> _Exercise brief_: Begin your copy at the line with "yellow plate E1" in the records below and end it at the line with "red brick F2 level 1 -> red brick D3 level 1", restating each line word for word; omit the pictures.

[Items from a dataset]
***

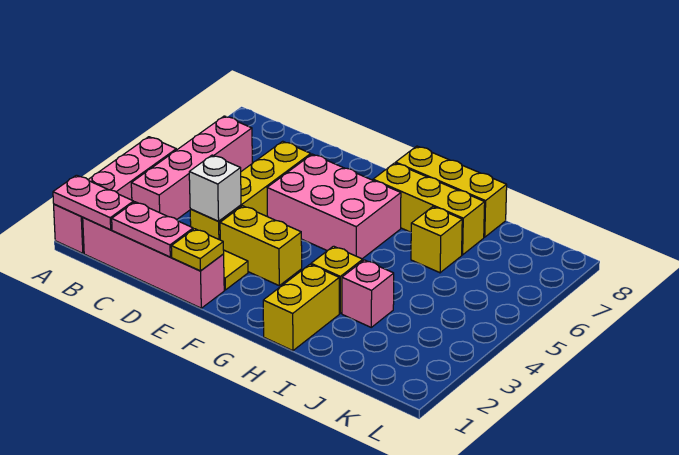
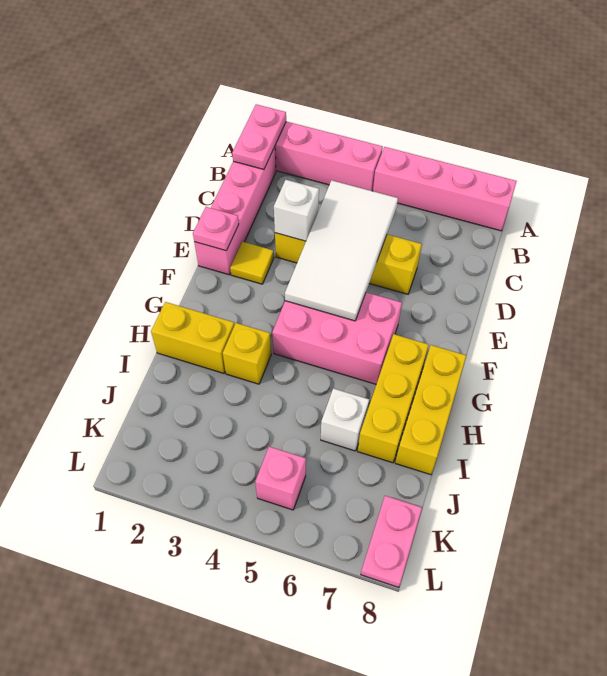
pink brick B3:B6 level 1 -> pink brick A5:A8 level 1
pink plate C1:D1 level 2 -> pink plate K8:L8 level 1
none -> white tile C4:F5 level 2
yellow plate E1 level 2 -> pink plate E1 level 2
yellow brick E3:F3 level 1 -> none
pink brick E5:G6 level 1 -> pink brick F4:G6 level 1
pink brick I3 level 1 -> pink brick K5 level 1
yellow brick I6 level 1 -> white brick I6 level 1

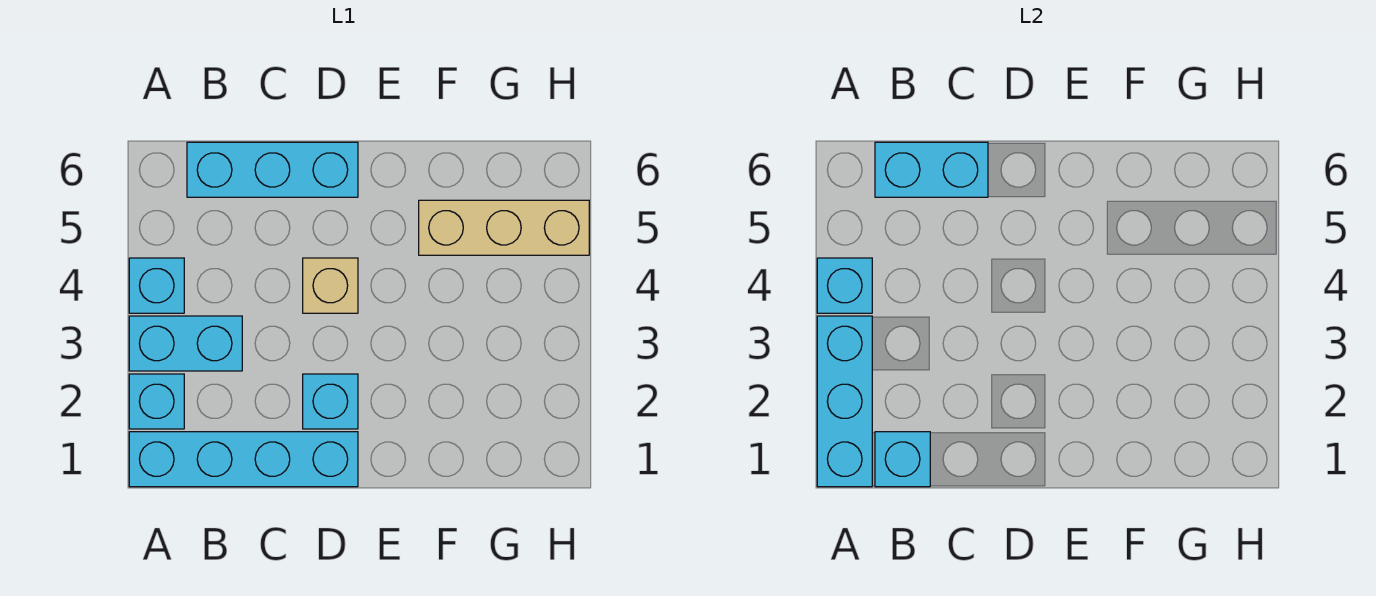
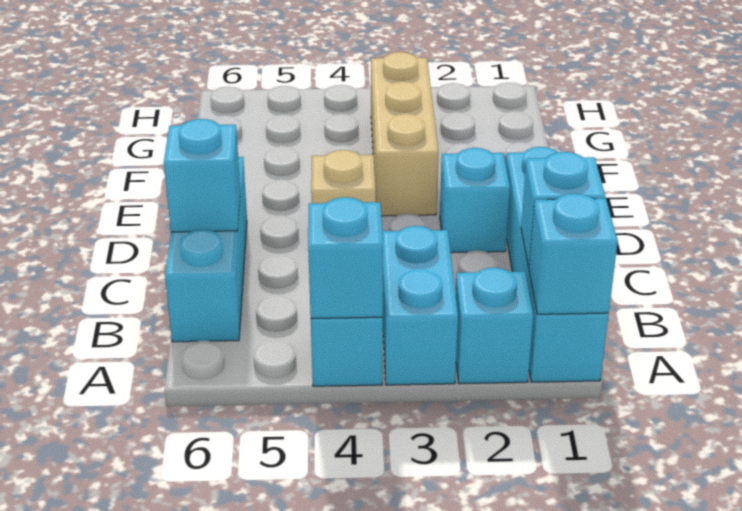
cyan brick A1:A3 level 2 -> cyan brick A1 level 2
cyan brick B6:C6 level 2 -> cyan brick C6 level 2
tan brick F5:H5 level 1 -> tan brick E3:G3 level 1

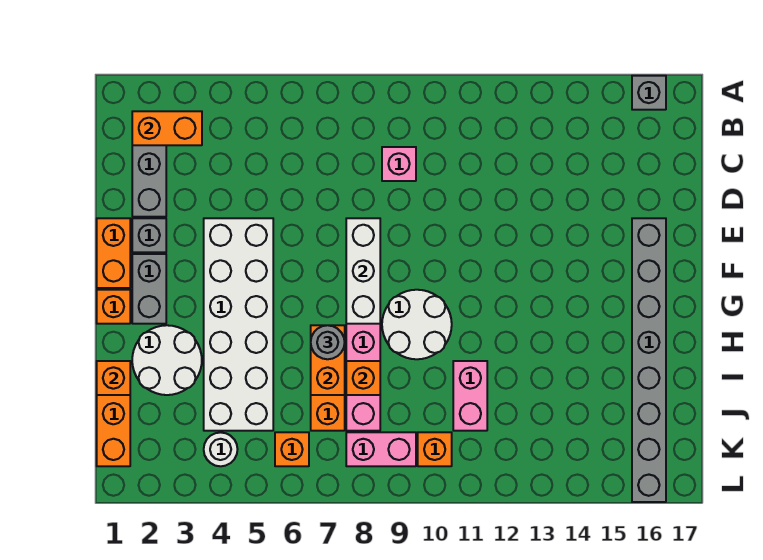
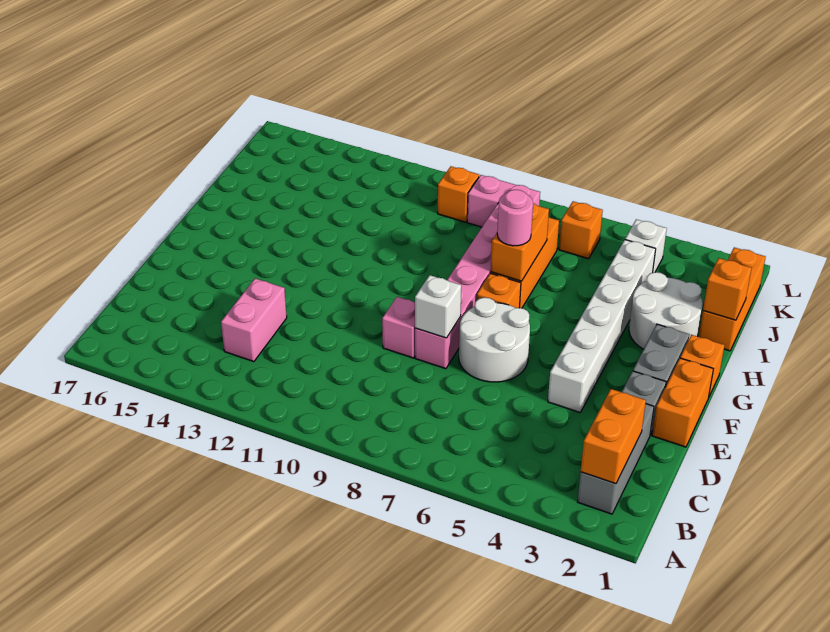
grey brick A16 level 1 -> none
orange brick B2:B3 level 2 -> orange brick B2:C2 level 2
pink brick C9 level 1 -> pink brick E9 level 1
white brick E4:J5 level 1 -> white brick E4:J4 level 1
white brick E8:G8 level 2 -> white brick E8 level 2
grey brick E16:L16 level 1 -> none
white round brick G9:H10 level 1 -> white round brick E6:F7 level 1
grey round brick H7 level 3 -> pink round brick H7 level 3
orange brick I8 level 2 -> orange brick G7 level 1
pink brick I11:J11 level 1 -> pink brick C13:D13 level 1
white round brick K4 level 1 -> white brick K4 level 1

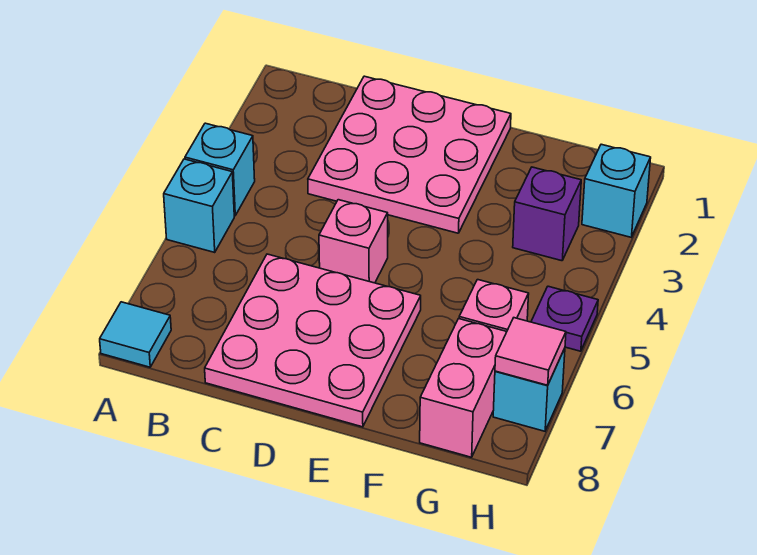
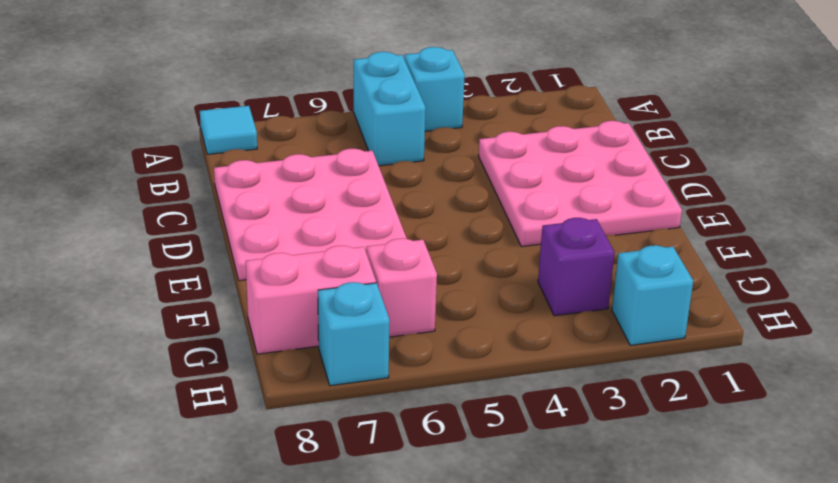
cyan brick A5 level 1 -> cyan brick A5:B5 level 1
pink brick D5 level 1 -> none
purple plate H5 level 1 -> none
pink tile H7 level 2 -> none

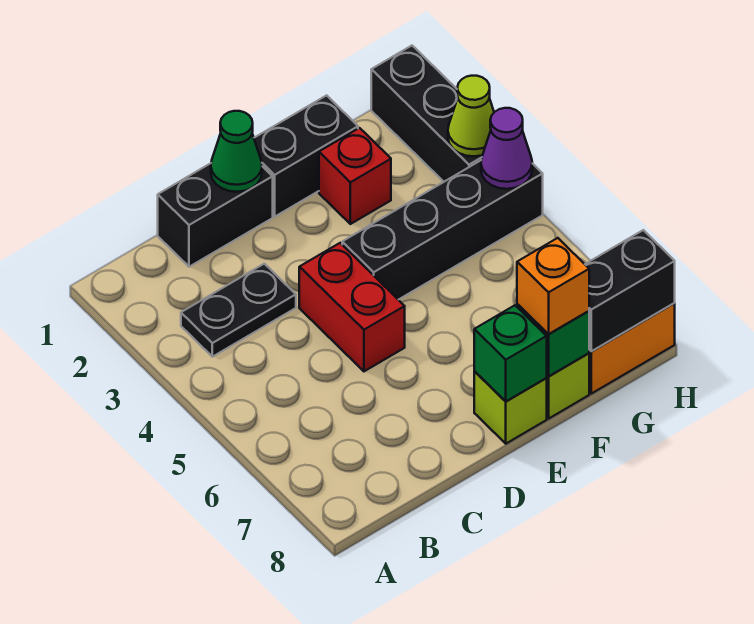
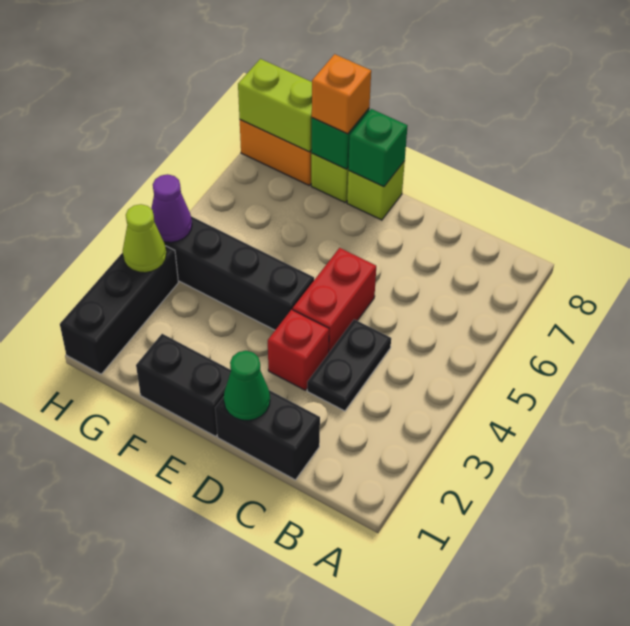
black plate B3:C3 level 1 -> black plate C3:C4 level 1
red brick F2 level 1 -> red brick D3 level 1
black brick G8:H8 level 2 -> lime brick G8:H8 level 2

***

> _Exercise result_:
yellow plate E1 level 2 -> pink plate E1 level 2
yellow brick E3:F3 level 1 -> none
pink brick E5:G6 level 1 -> pink brick F4:G6 level 1
pink brick I3 level 1 -> pink brick K5 level 1
yellow brick I6 level 1 -> white brick I6 level 1

cyan brick A1:A3 level 2 -> cyan brick A1 level 2
cyan brick B6:C6 level 2 -> cyan brick C6 level 2
tan brick F5:H5 level 1 -> tan brick E3:G3 level 1

grey brick A16 level 1 -> none
orange brick B2:B3 level 2 -> orange brick B2:C2 level 2
pink brick C9 level 1 -> pink brick E9 level 1
white brick E4:J5 level 1 -> white brick E4:J4 level 1
white brick E8:G8 level 2 -> white brick E8 level 2
grey brick E16:L16 level 1 -> none
white round brick G9:H10 level 1 -> white round brick E6:F7 level 1
grey round brick H7 level 3 -> pink round brick H7 level 3
orange brick I8 level 2 -> orange brick G7 level 1
pink brick I11:J11 level 1 -> pink brick C13:D13 level 1
white round brick K4 level 1 -> white brick K4 level 1

cyan brick A5 level 1 -> cyan brick A5:B5 level 1
pink brick D5 level 1 -> none
purple plate H5 level 1 -> none
pink tile H7 level 2 -> none

black plate B3:C3 level 1 -> black plate C3:C4 level 1
red brick F2 level 1 -> red brick D3 level 1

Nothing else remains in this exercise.